=== Begin Enclosure ===

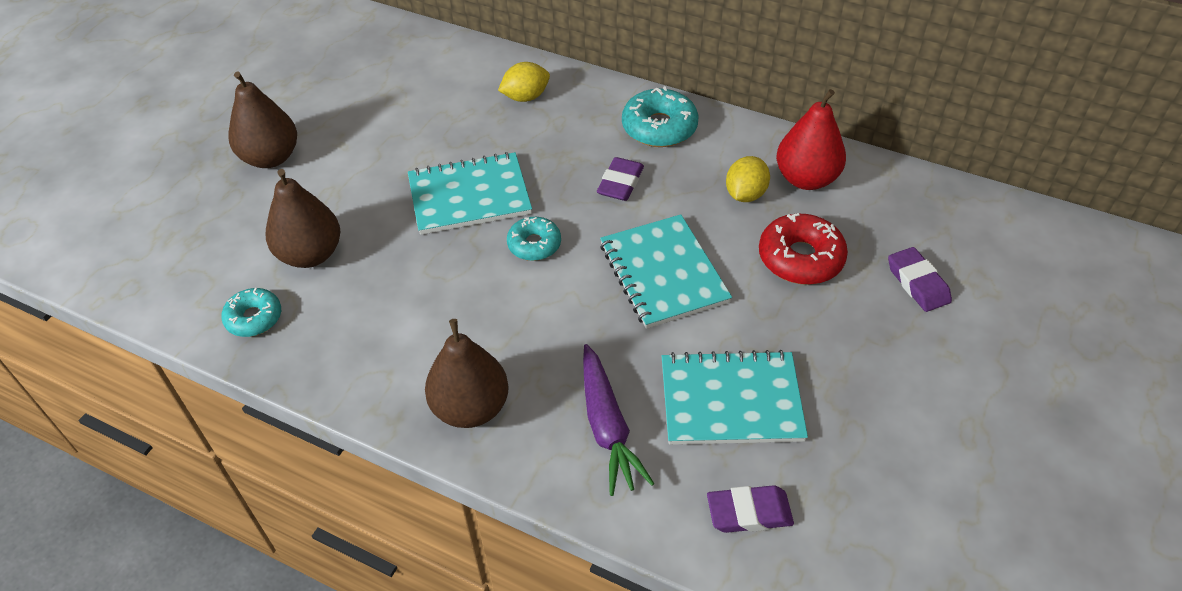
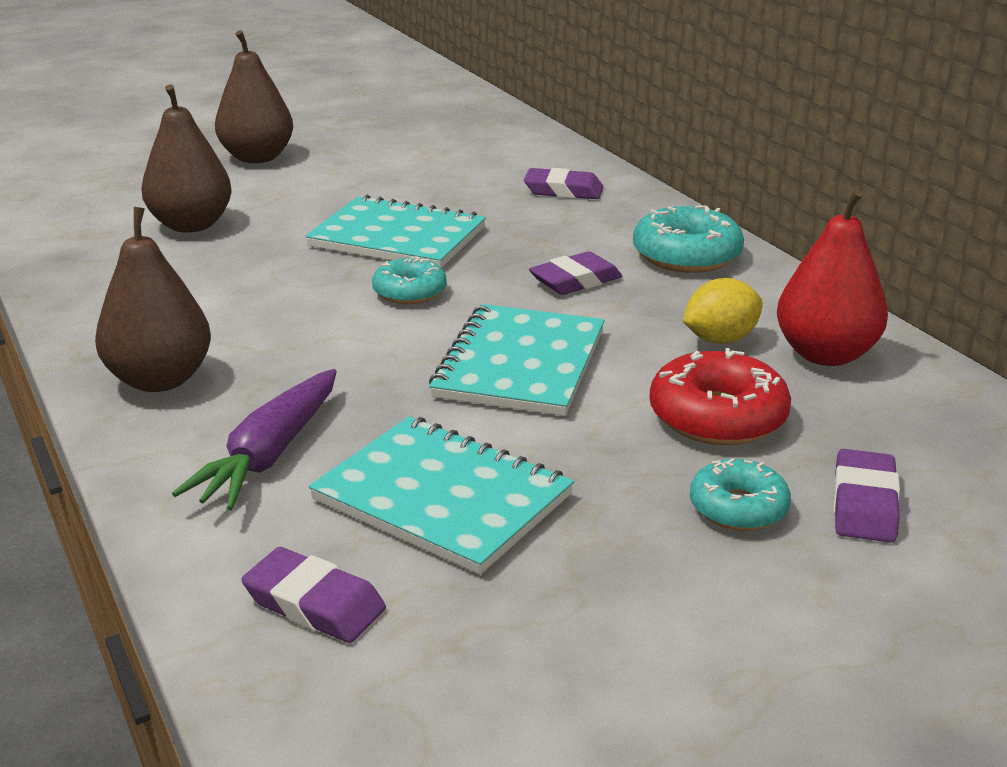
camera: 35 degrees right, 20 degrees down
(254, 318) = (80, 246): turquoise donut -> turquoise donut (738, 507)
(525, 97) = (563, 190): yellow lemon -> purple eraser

=== End Enclosure ===
=== Begin Enclosure ===

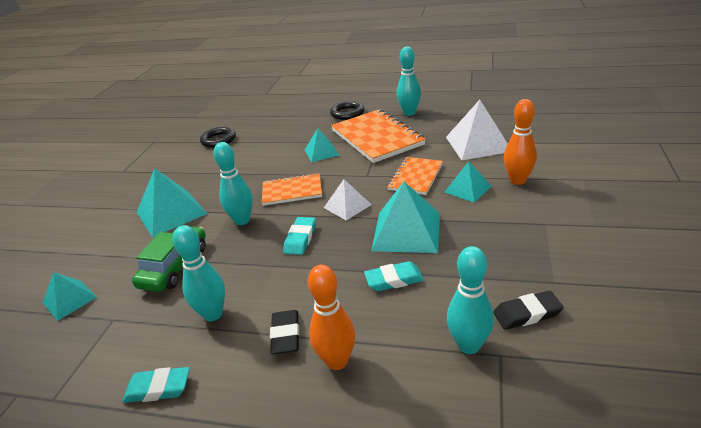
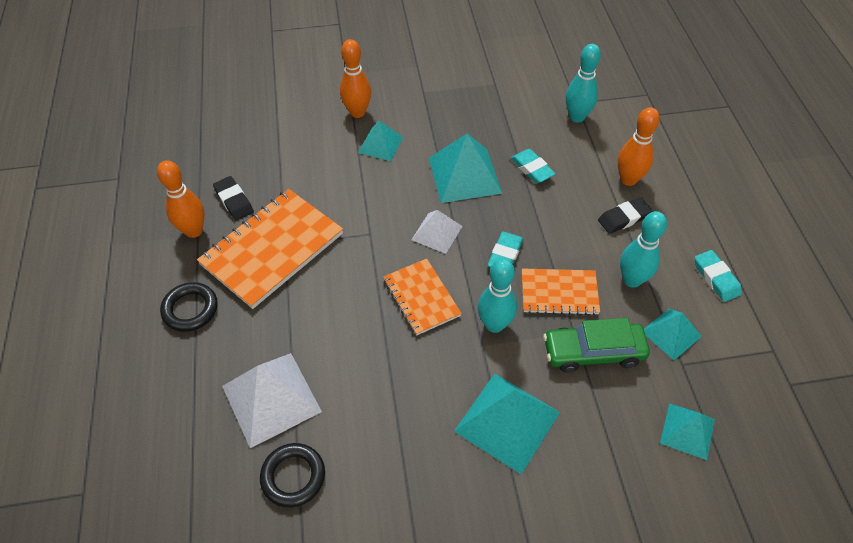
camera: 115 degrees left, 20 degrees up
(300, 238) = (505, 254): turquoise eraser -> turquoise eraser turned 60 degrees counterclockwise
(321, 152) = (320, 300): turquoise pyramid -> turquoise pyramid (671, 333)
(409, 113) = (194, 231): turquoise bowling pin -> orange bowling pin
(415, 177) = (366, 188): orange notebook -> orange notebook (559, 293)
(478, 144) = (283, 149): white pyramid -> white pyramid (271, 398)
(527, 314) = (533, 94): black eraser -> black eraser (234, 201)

=== End Enclosure ===

**THE PROBLEM:**
Using the data above, reproduce exactly the lines from the line that contains "(415, 177) = (366, 188): orange" through the line that contains "(527, 314) = (533, 94): black", including both.

**SOLVED PROBLEM:**
(415, 177) = (366, 188): orange notebook -> orange notebook (559, 293)
(478, 144) = (283, 149): white pyramid -> white pyramid (271, 398)
(527, 314) = (533, 94): black eraser -> black eraser (234, 201)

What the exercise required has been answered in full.